══ Data provided ══
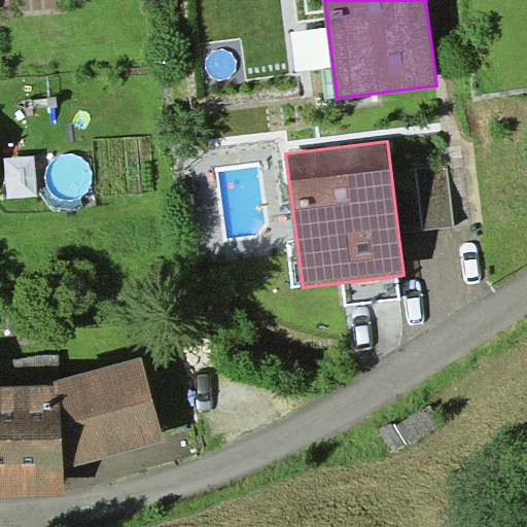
[(35,155),(5,157),(7,198),(37,197),(35,155)]
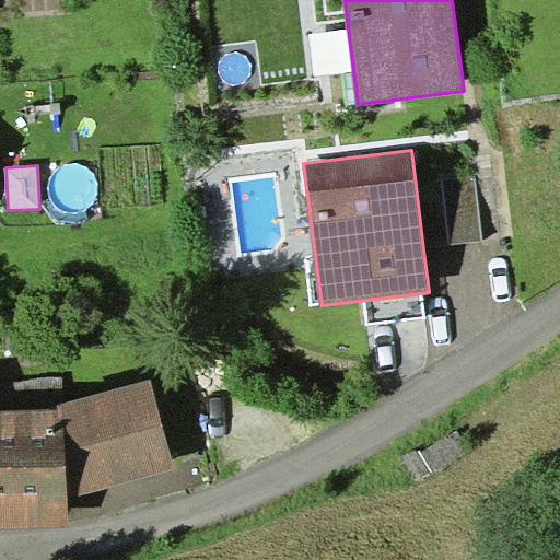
[(482,244),(476,179),(416,186),(423,251),(482,244)]
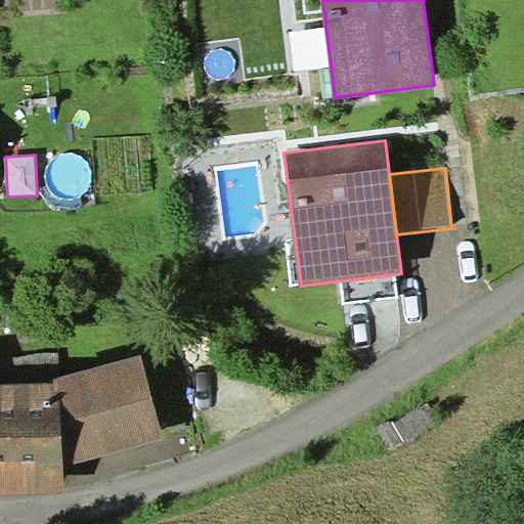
[(55,383),(64,467),(164,438),(141,355),(55,379),(55,383)]
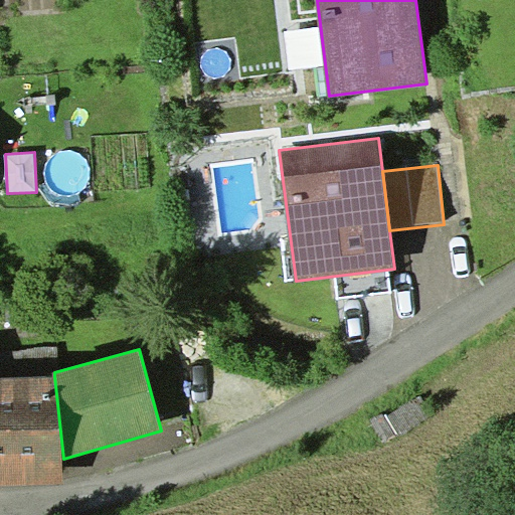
[(0,484),(62,485),(63,459),(54,376),(0,377),(0,484)]
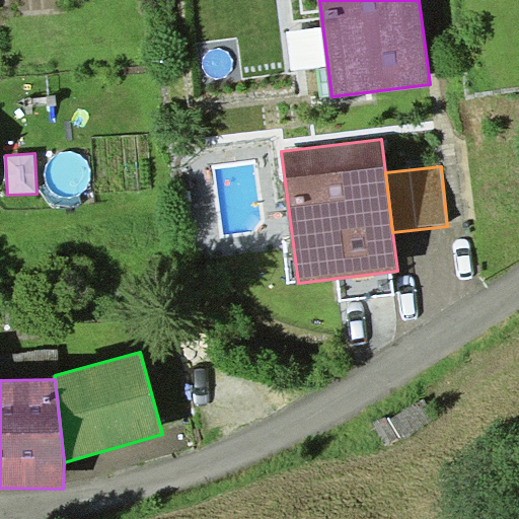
All buildings are outlined.
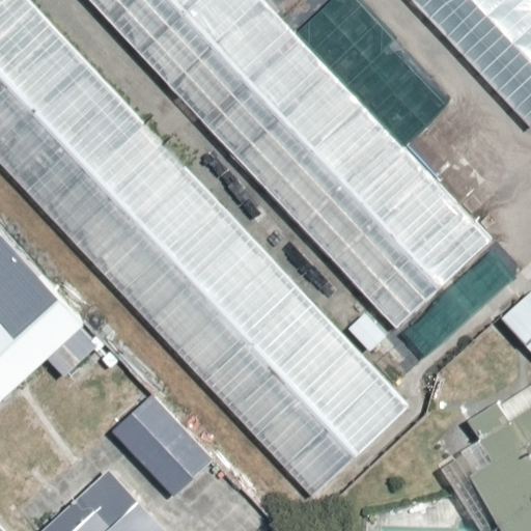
[(0,0),(0,160),(310,499),(410,406),(29,0),(0,0)]
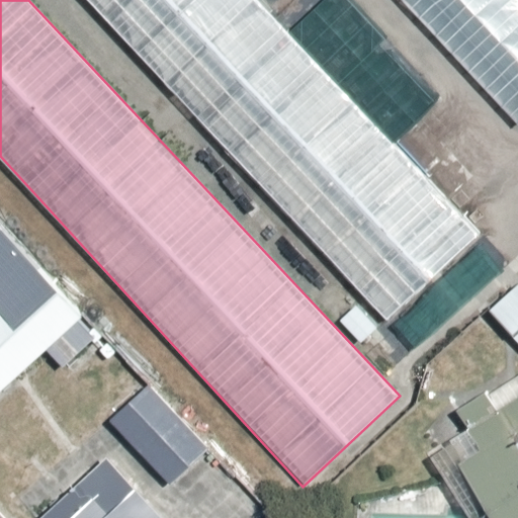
[(261,0),(83,0),(383,322),(485,235),(261,0)]
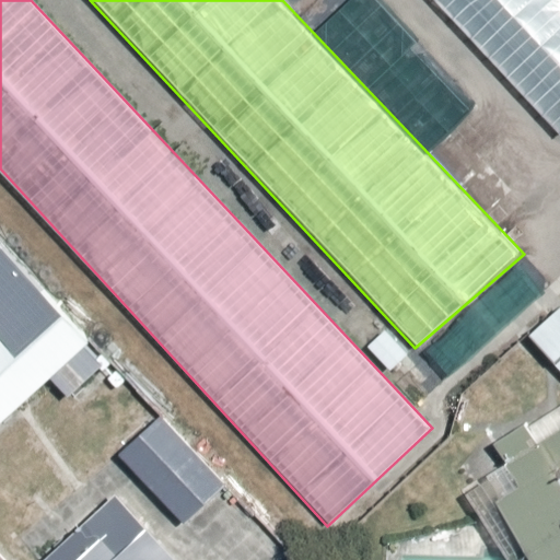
[(559,0),(434,0),(559,132),(559,0)]
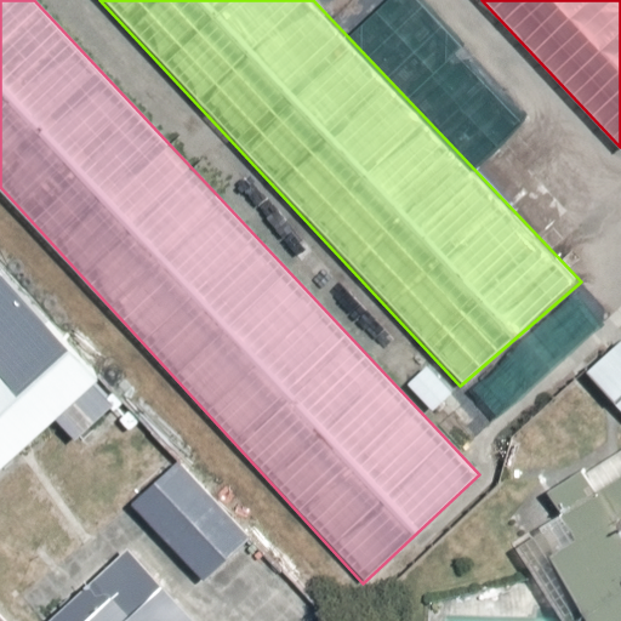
[(0,473),(102,380),(0,268),(0,473)]
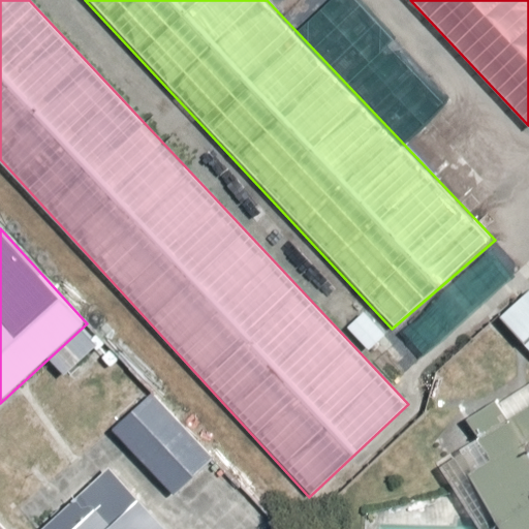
[(528,290),(497,318),(528,354),(528,290)]
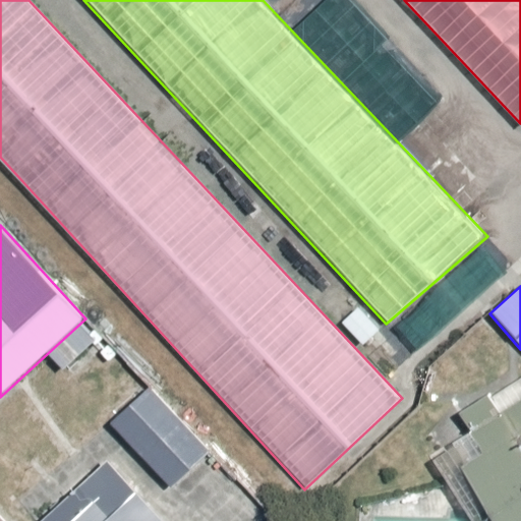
[(143,382),(105,418),(171,486),(209,450),(143,382)]
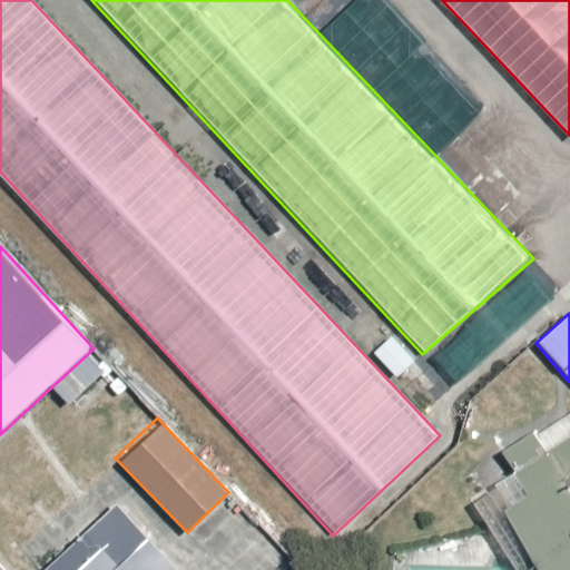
[(492,491),(541,569),(569,569),(569,440),(548,454),(537,433),(502,453),(516,477),(492,491)]
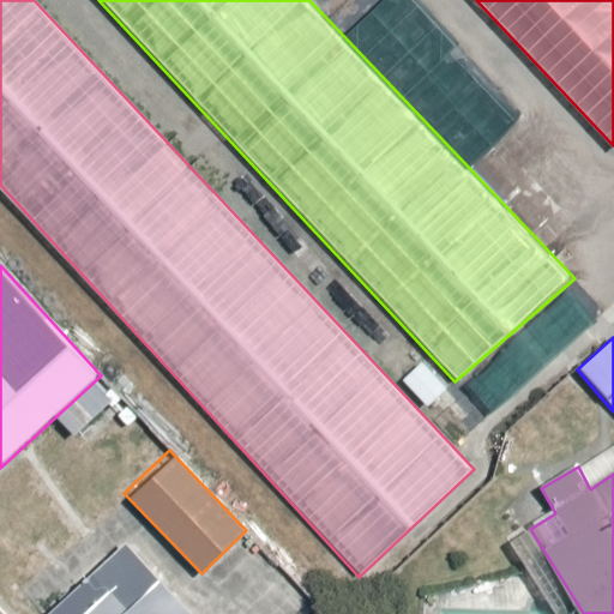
[(186,613),(122,545),(47,613),(186,613)]
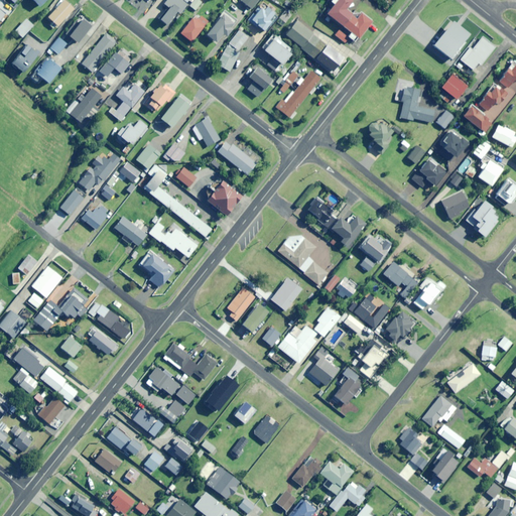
[(5,18),(6,15),(5,14),(9,10),(4,7),(6,5),(0,0),(0,20),(3,17),(5,18)]
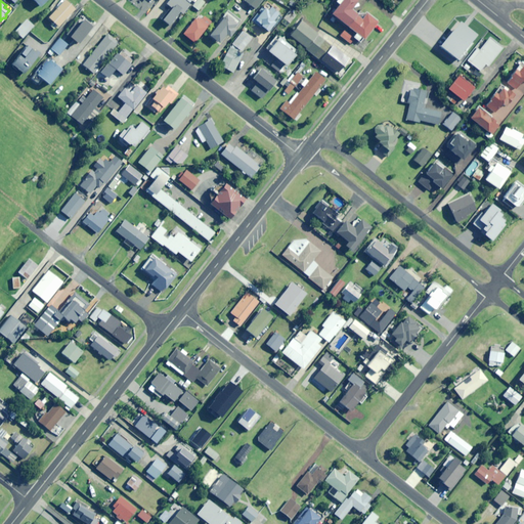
[(58,27),(75,8),(66,0),(60,0),(52,9),(54,11),(48,17),(58,27)]
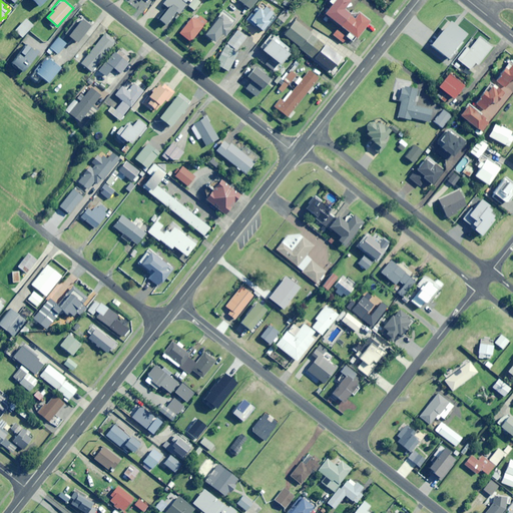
[(180,0),(166,0),(163,4),(167,8),(158,19),(165,24),(175,11),(178,14),(185,4),(180,0)]
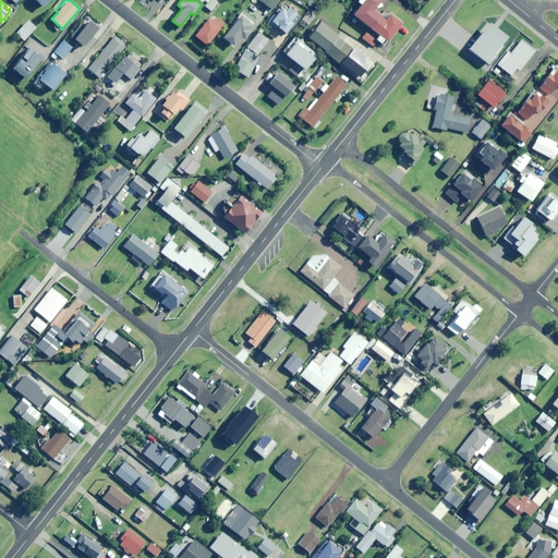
[(211,11),(218,3),(214,0),(209,0),(205,7),(211,11)]
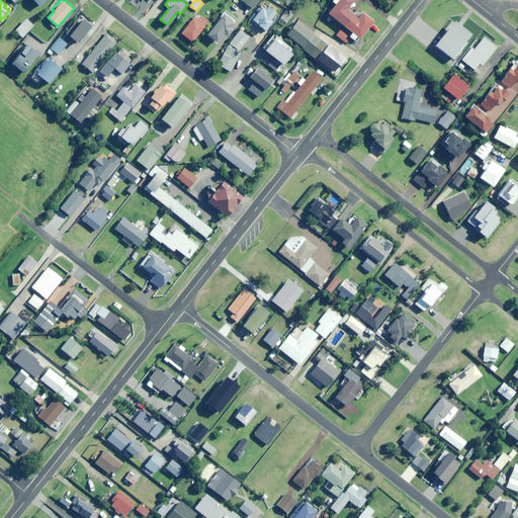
[(253,8),(259,0),(242,0),(253,8)]
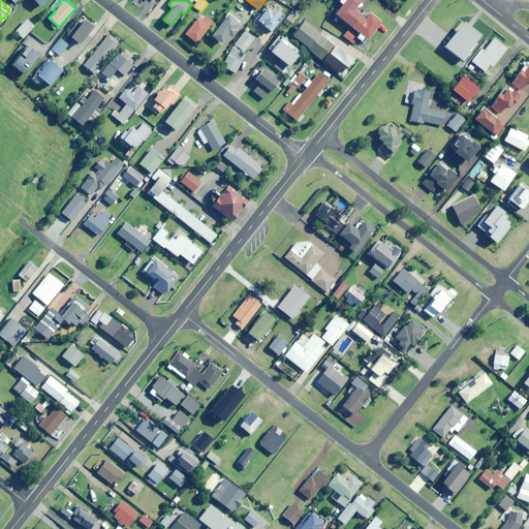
[(354,10),(361,1),(359,0),(337,0),(337,1),(342,4),(338,10),(335,8),(332,12),(359,33),(355,37),(361,41),(364,37),(368,39),(381,22),(370,12),(365,19),(354,10)]
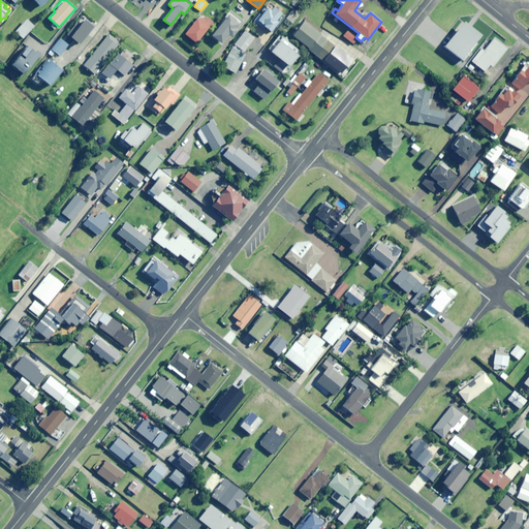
[(277,27),(285,17),(273,7),(270,10),(266,7),(255,20),(271,32),(276,25),(277,27)]
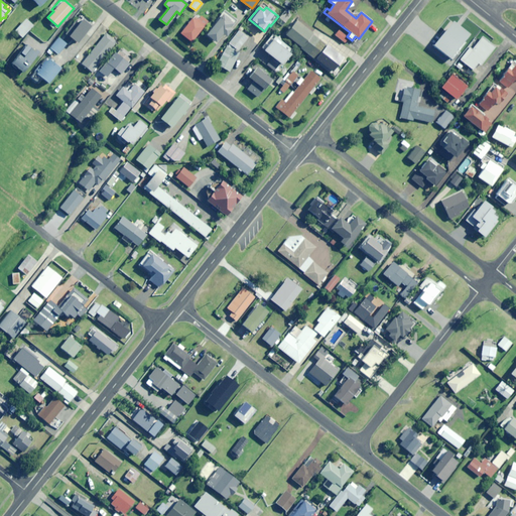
[(230,28),(236,20),(224,10),(206,34),(216,42),(222,34),(226,36),(232,29),(230,28)]
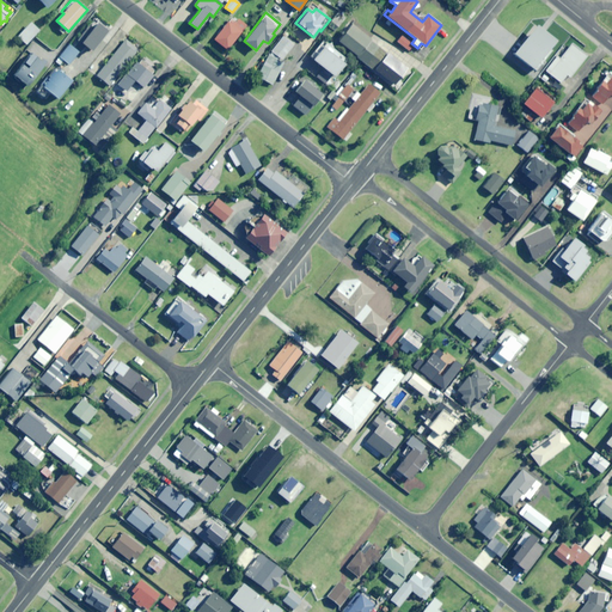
[(338,29),(347,19),(340,13),(331,23),(338,29)]
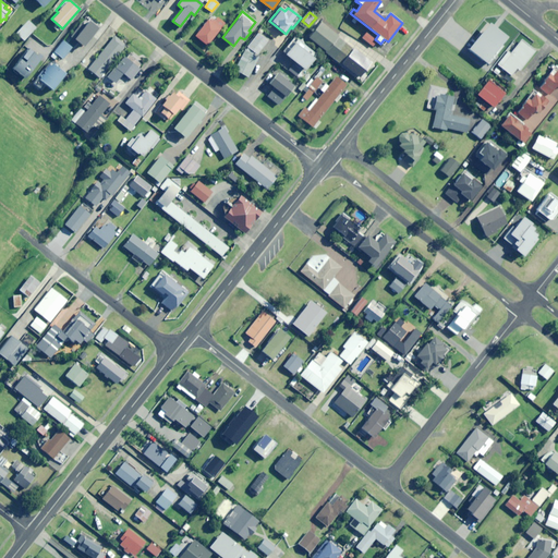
[(24,40),(36,27),(24,17),(17,25),(21,28),(16,33),(24,40)]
═══
[Your assignment] With pictures left out, transcribe each line from the one containing "[(253,8),(259,0),(242,0),(253,8)]" through the end of the data, both ends included.

[Response below]
[(253,8),(259,0),(242,0),(253,8)]
[(354,10),(361,1),(359,0),(337,0),(337,1),(342,4),(338,10),(335,8),(332,12),(359,33),(355,37),(361,41),(364,37),(368,39),(381,22),(370,12),(365,19),(354,10)]
[(277,27),(285,17),(273,7),(270,10),(266,7),(255,20),(271,32),(276,25),(277,27)]
[(230,28),(236,20),(224,10),(206,34),(216,42),(222,34),(226,36),(232,29),(230,28)]
[(338,29),(347,19),(340,13),(331,23),(338,29)]
[(24,40),(36,27),(24,17),(17,25),(21,28),(16,33),(24,40)]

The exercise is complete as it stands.